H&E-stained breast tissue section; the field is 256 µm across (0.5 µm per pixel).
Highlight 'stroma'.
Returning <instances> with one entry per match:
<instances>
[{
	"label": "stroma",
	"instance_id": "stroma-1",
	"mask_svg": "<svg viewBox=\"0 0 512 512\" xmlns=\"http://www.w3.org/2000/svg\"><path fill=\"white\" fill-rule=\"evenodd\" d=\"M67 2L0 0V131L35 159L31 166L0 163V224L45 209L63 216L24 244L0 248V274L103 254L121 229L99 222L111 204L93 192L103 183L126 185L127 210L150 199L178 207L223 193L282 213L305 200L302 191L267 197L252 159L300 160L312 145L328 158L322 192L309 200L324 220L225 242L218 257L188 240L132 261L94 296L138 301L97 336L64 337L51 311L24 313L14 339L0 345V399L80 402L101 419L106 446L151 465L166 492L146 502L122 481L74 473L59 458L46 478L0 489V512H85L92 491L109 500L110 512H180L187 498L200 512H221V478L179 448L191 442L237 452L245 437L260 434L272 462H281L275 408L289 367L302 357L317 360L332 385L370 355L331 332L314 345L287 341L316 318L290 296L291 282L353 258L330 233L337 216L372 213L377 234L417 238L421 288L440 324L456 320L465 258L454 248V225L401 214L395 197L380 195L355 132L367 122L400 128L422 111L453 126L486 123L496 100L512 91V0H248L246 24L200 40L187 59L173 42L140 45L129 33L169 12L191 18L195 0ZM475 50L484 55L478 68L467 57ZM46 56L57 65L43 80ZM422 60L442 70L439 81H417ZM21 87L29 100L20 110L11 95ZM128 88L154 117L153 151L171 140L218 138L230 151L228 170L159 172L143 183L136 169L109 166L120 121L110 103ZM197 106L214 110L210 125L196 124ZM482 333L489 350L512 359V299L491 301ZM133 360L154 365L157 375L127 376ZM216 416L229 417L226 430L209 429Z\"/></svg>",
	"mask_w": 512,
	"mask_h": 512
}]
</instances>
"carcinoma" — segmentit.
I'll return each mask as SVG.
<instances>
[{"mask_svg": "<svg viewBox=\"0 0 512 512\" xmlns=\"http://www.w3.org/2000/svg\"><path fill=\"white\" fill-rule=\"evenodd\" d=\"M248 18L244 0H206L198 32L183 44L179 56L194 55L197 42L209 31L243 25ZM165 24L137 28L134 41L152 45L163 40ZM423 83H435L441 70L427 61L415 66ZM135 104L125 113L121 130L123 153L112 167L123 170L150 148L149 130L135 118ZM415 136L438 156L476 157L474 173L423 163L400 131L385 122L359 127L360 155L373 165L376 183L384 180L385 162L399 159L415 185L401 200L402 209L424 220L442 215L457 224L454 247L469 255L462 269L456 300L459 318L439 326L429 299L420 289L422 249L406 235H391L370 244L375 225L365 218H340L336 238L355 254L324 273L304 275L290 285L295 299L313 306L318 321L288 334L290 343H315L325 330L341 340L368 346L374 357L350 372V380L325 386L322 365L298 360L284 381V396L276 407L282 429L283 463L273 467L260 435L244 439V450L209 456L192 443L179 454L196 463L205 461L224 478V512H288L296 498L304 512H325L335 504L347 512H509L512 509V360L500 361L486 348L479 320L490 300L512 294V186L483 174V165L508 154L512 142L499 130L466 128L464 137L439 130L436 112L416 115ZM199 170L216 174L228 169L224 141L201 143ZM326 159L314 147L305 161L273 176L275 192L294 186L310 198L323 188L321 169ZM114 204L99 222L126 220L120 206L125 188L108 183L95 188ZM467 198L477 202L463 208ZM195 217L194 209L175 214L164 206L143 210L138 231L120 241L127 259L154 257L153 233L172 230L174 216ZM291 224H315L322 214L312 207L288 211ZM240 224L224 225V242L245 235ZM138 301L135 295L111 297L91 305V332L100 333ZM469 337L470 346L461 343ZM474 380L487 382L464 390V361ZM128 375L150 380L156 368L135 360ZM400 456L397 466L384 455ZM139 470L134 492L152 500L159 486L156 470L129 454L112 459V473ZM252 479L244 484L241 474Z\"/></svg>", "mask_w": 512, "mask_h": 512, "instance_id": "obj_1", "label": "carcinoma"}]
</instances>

+ + + + +

§ **Exercise prompt**
Go through the entries above and pull out each line with "stroma" in it.

§ **Solution to this task**
Highlight 'stroma'.
	"label": "stroma",
	"instance_id": "stroma-1",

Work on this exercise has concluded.